* Problem details *
Reproduce the records below exactly, leaving out any pictures.

* Exercise data *
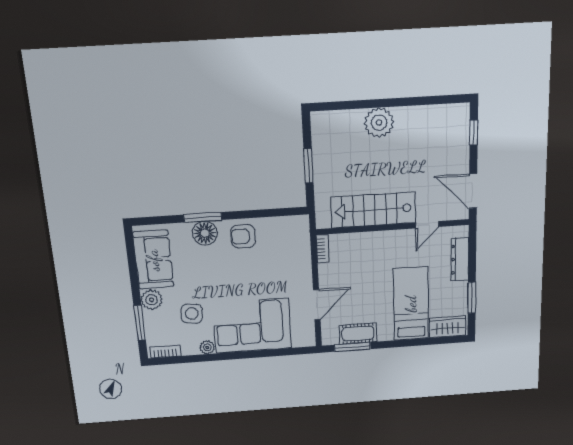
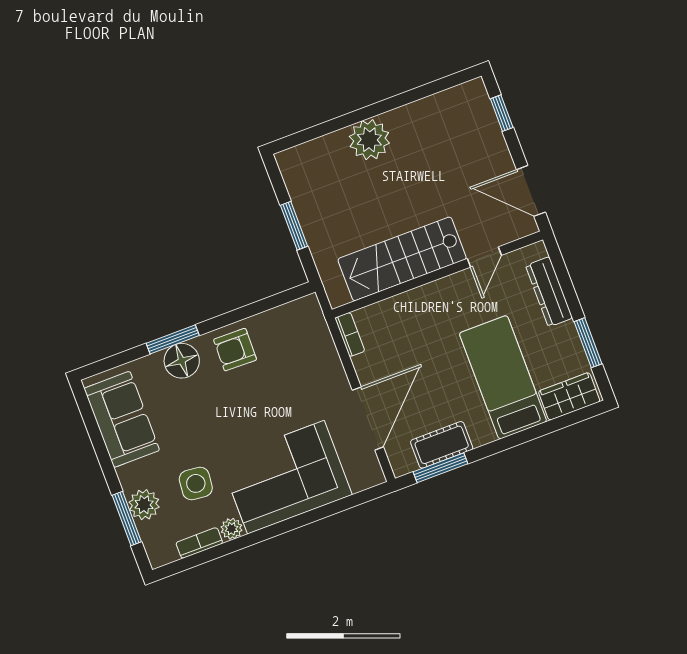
plant: (152, 300) -> (144, 505), moved
door: (317, 305) -> (368, 419), width x1.36
bookcase: (165, 352) -> (199, 543), moved

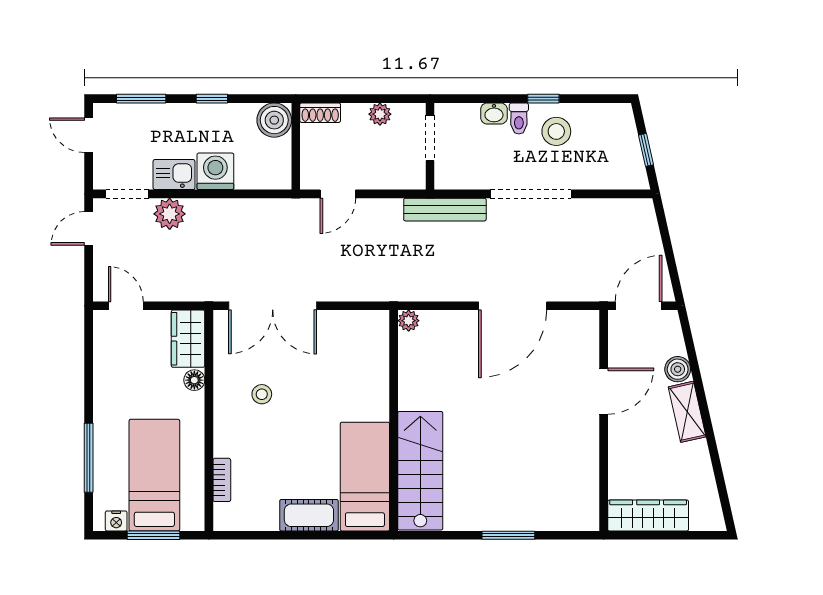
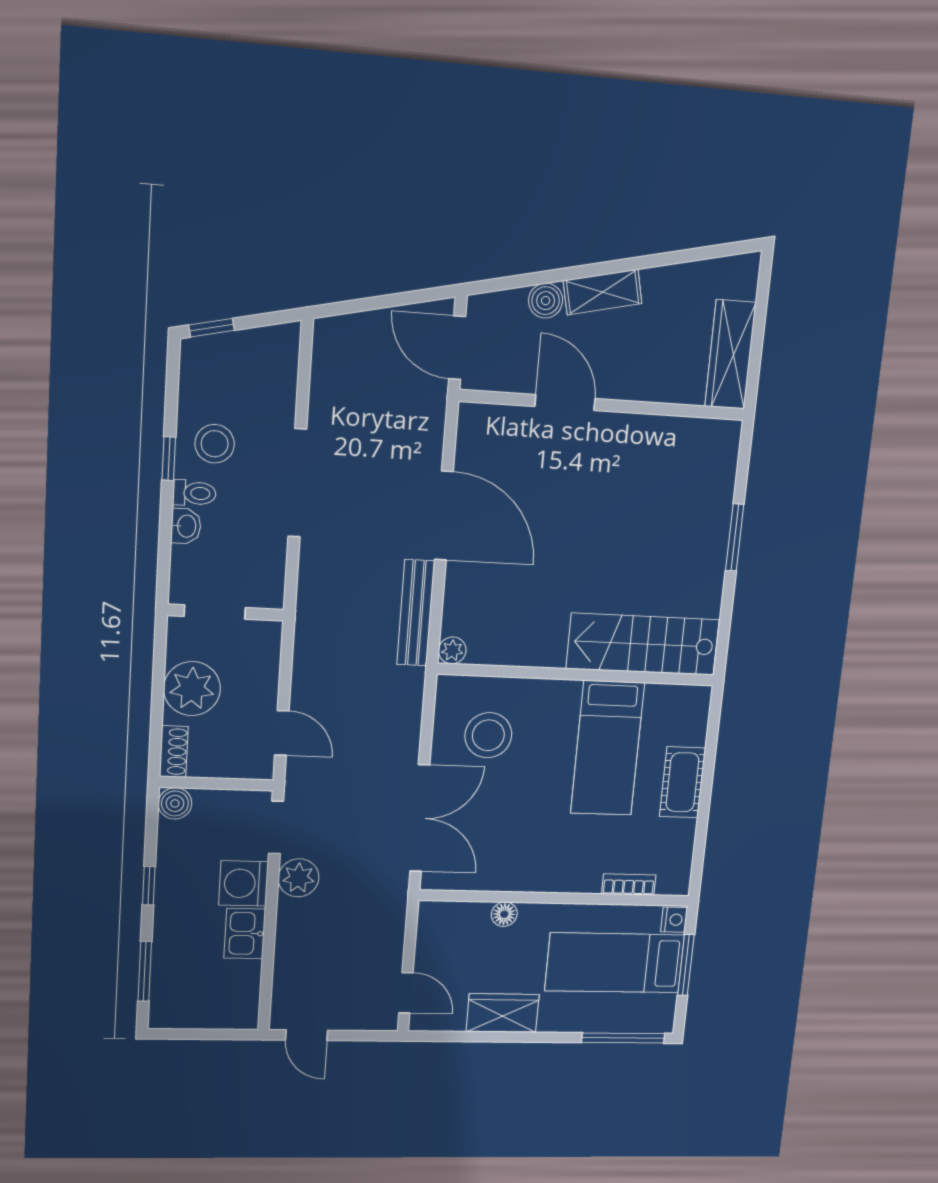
plant: (380, 114) -> (192, 689), width x1.88, depth x1.88
boiler: (274, 120) -> (175, 803), width x0.73, depth x0.73
door: (89, 135) -> (189, 1034), removed
window: (646, 150) -> (212, 328), moved
doorway: (127, 194) -> (276, 827), moved
bench: (445, 210) -> (416, 613), moved
plant: (170, 214) -> (299, 878), moved
door: (126, 306) -> (406, 993), swing flipped
wardrobe: (188, 339) -> (503, 1013), moved, turned 180
stool: (262, 394) -> (488, 735), moved, width x1.89, depth x1.89
window: (89, 458) -> (623, 1038), moved
bed: (365, 477) -> (607, 748), moved, turned -90
nightstand: (116, 521) -> (674, 920), moved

* Result below *
plant: (152, 300) -> (144, 505), moved
door: (317, 305) -> (368, 419), width x1.36
bookcase: (165, 352) -> (199, 543), moved

plant: (380, 114) -> (192, 689), width x1.88, depth x1.88
boiler: (274, 120) -> (175, 803), width x0.73, depth x0.73
door: (89, 135) -> (189, 1034), removed
window: (646, 150) -> (212, 328), moved
doorway: (127, 194) -> (276, 827), moved
bench: (445, 210) -> (416, 613), moved
plant: (170, 214) -> (299, 878), moved
door: (126, 306) -> (406, 993), swing flipped
wardrobe: (188, 339) -> (503, 1013), moved, turned 180
stool: (262, 394) -> (488, 735), moved, width x1.89, depth x1.89
window: (89, 458) -> (623, 1038), moved
bed: (365, 477) -> (607, 748), moved, turned -90
nightstand: (116, 521) -> (674, 920), moved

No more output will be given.